Stored data entries
== Segment start ==

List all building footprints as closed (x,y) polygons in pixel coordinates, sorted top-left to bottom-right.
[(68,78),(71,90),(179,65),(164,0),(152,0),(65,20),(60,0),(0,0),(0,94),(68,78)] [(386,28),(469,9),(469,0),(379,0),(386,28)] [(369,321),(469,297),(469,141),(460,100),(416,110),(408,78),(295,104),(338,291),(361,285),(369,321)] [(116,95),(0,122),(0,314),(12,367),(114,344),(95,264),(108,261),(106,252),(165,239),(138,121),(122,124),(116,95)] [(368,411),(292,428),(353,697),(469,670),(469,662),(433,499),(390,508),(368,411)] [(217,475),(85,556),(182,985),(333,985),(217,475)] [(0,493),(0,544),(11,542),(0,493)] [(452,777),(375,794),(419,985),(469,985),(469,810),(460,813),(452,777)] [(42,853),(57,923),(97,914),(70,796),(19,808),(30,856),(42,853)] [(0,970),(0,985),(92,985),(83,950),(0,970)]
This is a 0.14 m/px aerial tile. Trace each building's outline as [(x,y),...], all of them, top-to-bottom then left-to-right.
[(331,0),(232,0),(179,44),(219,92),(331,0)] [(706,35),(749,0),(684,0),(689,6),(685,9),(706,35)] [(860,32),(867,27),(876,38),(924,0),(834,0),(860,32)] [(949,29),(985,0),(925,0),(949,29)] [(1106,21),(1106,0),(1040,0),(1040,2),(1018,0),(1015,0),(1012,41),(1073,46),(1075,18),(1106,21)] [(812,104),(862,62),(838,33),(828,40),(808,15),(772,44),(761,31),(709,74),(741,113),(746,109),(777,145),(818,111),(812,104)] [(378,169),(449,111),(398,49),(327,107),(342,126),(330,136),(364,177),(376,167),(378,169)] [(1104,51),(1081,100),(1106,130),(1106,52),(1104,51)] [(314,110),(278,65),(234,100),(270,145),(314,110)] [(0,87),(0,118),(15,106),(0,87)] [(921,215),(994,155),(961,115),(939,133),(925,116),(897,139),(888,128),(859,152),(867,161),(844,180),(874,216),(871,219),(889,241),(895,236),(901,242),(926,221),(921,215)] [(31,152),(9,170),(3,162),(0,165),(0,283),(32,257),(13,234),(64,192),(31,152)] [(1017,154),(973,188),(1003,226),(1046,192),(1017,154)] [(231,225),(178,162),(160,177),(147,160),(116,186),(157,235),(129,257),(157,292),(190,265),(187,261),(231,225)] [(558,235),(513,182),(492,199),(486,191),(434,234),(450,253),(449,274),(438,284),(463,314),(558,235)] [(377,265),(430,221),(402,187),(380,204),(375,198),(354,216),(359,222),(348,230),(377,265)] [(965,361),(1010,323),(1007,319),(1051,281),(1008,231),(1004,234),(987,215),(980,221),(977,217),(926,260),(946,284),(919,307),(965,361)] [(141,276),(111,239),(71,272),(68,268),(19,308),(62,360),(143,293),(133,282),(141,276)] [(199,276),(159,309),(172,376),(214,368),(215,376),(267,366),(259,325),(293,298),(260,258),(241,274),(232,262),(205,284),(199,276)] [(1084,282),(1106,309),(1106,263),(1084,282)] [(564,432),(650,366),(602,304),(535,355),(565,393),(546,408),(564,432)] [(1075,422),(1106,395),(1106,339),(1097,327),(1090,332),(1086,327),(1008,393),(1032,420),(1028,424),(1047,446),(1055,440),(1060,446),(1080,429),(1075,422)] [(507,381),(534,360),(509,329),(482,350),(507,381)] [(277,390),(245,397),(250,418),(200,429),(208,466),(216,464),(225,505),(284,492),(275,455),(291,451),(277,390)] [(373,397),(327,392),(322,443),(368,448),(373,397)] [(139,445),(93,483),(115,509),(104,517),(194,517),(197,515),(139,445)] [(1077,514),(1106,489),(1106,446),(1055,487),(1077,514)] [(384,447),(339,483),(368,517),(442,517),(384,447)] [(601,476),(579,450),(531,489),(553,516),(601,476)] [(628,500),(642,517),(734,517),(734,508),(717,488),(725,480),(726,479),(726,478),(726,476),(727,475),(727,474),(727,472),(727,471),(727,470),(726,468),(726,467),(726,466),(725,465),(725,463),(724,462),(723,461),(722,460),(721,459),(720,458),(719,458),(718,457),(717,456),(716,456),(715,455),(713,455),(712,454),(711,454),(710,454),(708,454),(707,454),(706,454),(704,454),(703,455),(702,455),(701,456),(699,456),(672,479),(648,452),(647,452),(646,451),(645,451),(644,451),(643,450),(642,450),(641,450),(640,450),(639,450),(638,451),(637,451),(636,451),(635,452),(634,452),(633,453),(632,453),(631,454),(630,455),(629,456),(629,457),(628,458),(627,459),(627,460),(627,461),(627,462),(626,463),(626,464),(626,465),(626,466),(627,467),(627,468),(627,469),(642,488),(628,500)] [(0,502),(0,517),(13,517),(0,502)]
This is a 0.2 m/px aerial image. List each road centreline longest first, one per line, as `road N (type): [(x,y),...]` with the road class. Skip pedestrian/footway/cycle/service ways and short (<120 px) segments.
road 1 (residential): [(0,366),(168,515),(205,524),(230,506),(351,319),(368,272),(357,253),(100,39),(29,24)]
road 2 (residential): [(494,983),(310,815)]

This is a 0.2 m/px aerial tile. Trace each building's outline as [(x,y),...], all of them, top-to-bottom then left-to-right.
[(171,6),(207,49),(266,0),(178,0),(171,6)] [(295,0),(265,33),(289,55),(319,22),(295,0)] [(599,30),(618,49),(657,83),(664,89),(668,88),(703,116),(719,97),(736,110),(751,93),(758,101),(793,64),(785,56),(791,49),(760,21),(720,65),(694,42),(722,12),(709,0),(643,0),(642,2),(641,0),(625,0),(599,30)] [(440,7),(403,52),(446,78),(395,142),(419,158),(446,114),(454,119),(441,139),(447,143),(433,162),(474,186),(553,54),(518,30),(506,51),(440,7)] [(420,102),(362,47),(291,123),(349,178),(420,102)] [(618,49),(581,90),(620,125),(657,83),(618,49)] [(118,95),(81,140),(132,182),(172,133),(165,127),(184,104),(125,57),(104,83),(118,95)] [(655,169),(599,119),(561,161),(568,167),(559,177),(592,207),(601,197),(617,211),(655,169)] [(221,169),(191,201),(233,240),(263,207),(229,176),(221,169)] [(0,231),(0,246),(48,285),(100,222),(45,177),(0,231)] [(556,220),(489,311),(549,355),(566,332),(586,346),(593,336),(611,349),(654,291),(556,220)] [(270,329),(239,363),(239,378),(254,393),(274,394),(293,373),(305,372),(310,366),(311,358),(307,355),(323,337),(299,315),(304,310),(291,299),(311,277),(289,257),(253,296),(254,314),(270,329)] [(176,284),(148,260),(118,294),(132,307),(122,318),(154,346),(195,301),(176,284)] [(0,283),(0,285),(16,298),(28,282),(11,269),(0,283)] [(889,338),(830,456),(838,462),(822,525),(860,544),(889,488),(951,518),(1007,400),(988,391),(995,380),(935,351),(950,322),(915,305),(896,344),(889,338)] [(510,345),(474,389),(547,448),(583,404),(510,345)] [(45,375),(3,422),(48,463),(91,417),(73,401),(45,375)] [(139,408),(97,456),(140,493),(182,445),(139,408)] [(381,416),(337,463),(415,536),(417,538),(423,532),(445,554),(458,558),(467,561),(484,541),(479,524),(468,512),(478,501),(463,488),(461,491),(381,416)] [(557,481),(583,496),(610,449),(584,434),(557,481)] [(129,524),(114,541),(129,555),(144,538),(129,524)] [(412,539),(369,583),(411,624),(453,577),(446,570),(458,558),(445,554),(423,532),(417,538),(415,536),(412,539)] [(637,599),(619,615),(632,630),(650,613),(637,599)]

== Segment end ==

# Activity
From the entries above, pull out each line that includes "outline".

# Output of the task
This is a 0.14 m/px aerial tile. Trace each building's outline as [(x,y),...], all of them, top-to-bottom then left-to-right.
This is a 0.2 m/px aerial tile. Trace each building's outline as [(x,y),...], all of them, top-to-bottom then left-to-right.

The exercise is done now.